> _Your assignment_
Produce the listing below again, exactly as shown.
──────
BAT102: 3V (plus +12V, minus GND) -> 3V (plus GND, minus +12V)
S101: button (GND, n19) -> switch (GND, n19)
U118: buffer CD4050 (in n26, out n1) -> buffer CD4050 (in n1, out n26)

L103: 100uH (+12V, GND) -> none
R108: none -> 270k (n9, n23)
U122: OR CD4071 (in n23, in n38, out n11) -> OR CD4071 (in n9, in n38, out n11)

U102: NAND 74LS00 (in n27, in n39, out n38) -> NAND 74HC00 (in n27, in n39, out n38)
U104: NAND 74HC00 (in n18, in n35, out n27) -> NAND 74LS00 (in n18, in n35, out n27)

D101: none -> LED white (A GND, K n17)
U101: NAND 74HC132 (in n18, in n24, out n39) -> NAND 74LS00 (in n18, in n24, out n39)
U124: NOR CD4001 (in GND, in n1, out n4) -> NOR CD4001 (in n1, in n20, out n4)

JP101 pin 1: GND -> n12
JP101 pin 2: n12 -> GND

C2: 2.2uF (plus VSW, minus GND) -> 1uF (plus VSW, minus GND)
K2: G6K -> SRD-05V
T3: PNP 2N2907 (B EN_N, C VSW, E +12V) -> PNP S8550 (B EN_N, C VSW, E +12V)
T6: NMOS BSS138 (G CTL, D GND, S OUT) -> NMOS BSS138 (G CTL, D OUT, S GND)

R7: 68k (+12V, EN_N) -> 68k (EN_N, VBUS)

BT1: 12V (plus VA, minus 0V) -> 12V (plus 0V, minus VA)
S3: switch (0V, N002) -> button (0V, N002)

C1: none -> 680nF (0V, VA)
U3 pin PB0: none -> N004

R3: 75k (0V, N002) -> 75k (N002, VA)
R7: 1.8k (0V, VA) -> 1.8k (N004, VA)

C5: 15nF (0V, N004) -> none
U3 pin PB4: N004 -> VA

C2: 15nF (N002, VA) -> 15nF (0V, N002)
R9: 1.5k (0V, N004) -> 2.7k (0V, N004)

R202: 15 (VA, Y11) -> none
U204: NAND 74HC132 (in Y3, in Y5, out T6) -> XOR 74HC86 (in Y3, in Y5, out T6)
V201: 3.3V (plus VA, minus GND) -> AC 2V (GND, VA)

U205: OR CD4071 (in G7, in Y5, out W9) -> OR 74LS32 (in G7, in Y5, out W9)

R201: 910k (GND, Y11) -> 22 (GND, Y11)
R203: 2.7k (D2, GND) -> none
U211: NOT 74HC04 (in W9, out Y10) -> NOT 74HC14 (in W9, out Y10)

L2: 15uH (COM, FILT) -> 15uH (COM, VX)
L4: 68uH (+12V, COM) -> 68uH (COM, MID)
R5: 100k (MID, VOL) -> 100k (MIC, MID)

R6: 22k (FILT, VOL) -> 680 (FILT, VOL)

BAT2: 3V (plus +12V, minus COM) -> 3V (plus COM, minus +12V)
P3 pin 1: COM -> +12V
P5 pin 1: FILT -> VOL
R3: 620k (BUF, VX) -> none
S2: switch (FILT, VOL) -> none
──────
> _The answer_
BAT102: 3V (plus +12V, minus GND) -> 3V (plus GND, minus +12V)
S101: button (GND, n19) -> switch (GND, n19)
U118: buffer CD4050 (in n26, out n1) -> buffer CD4050 (in n1, out n26)

L103: 100uH (+12V, GND) -> none
R108: none -> 270k (n9, n23)
U122: OR CD4071 (in n23, in n38, out n11) -> OR CD4071 (in n9, in n38, out n11)

U102: NAND 74LS00 (in n27, in n39, out n38) -> NAND 74HC00 (in n27, in n39, out n38)
U104: NAND 74HC00 (in n18, in n35, out n27) -> NAND 74LS00 (in n18, in n35, out n27)

D101: none -> LED white (A GND, K n17)
U101: NAND 74HC132 (in n18, in n24, out n39) -> NAND 74LS00 (in n18, in n24, out n39)
U124: NOR CD4001 (in GND, in n1, out n4) -> NOR CD4001 (in n1, in n20, out n4)

JP101 pin 1: GND -> n12
JP101 pin 2: n12 -> GND

C2: 2.2uF (plus VSW, minus GND) -> 1uF (plus VSW, minus GND)
K2: G6K -> SRD-05V
T3: PNP 2N2907 (B EN_N, C VSW, E +12V) -> PNP S8550 (B EN_N, C VSW, E +12V)
T6: NMOS BSS138 (G CTL, D GND, S OUT) -> NMOS BSS138 (G CTL, D OUT, S GND)

R7: 68k (+12V, EN_N) -> 68k (EN_N, VBUS)

BT1: 12V (plus VA, minus 0V) -> 12V (plus 0V, minus VA)
S3: switch (0V, N002) -> button (0V, N002)

C1: none -> 680nF (0V, VA)
U3 pin PB0: none -> N004

R3: 75k (0V, N002) -> 75k (N002, VA)
R7: 1.8k (0V, VA) -> 1.8k (N004, VA)

C5: 15nF (0V, N004) -> none
U3 pin PB4: N004 -> VA

C2: 15nF (N002, VA) -> 15nF (0V, N002)
R9: 1.5k (0V, N004) -> 2.7k (0V, N004)

R202: 15 (VA, Y11) -> none
U204: NAND 74HC132 (in Y3, in Y5, out T6) -> XOR 74HC86 (in Y3, in Y5, out T6)
V201: 3.3V (plus VA, minus GND) -> AC 2V (GND, VA)

U205: OR CD4071 (in G7, in Y5, out W9) -> OR 74LS32 (in G7, in Y5, out W9)

R201: 910k (GND, Y11) -> 22 (GND, Y11)
R203: 2.7k (D2, GND) -> none
U211: NOT 74HC04 (in W9, out Y10) -> NOT 74HC14 (in W9, out Y10)

L2: 15uH (COM, FILT) -> 15uH (COM, VX)
L4: 68uH (+12V, COM) -> 68uH (COM, MID)
R5: 100k (MID, VOL) -> 100k (MIC, MID)

R6: 22k (FILT, VOL) -> 680 (FILT, VOL)

BAT2: 3V (plus +12V, minus COM) -> 3V (plus COM, minus +12V)
P3 pin 1: COM -> +12V
P5 pin 1: FILT -> VOL
R3: 620k (BUF, VX) -> none
S2: switch (FILT, VOL) -> none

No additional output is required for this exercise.